*Problem details*.
Instruction for the entries that follow: retype exactly the lines from the line with "blue square: (221, 25)" to the line with "yellow cross: (202, 182) -> (145, 130), moved", both included, and omit all others.

*Data listing*.

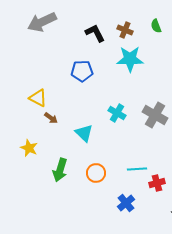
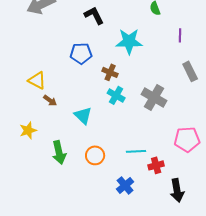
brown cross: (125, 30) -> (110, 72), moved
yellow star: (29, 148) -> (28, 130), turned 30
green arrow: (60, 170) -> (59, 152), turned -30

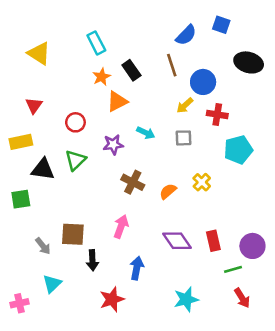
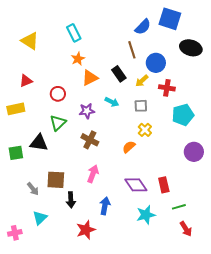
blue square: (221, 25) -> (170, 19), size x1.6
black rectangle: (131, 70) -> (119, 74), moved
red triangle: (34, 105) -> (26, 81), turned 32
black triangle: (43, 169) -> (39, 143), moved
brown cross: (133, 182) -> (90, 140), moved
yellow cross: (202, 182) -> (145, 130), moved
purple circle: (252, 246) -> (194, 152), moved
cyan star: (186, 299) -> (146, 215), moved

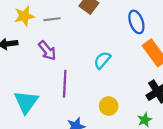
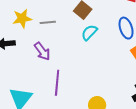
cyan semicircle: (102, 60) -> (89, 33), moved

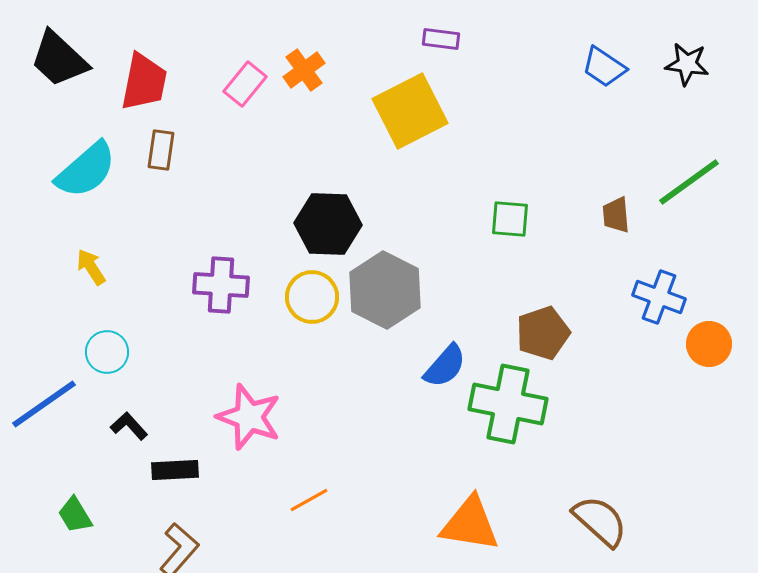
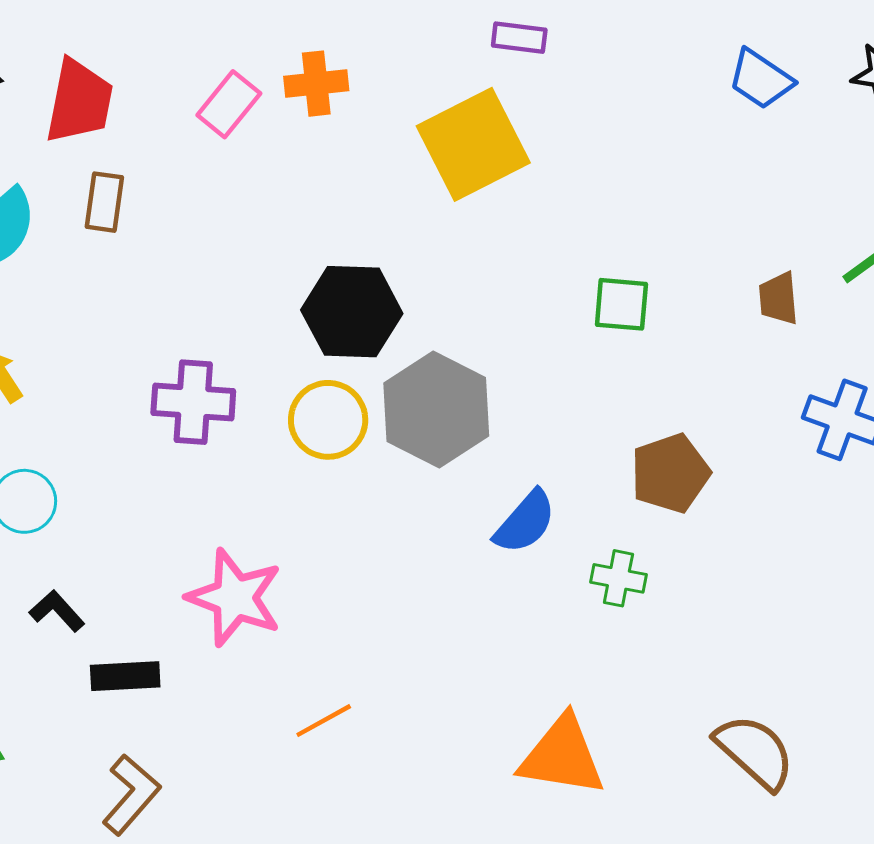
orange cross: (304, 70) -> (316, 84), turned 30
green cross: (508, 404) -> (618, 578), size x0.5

*Output below*.
blue square: (221, 25) -> (170, 19), size x1.6
black rectangle: (131, 70) -> (119, 74), moved
red triangle: (34, 105) -> (26, 81), turned 32
black triangle: (43, 169) -> (39, 143), moved
brown cross: (133, 182) -> (90, 140), moved
yellow cross: (202, 182) -> (145, 130), moved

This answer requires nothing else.